* [DATA PROVIDED]
= = = =

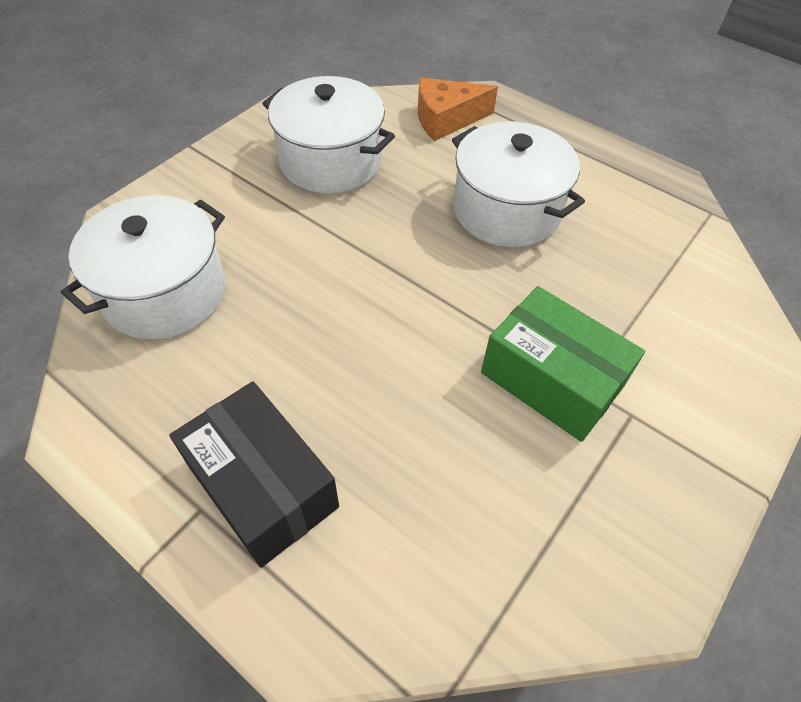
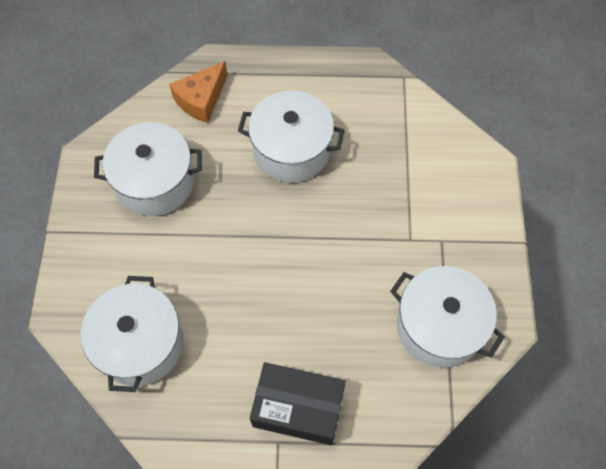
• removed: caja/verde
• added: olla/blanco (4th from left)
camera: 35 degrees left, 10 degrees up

= = = =

* [PROBLEM TO WORK ON] The response should consist only of the lines running from the one that contains "(4th from left)" through the end of the material, repeated exactly.

* [TASK RESPONSE]
• added: olla/blanco (4th from left)
camera: 35 degrees left, 10 degrees up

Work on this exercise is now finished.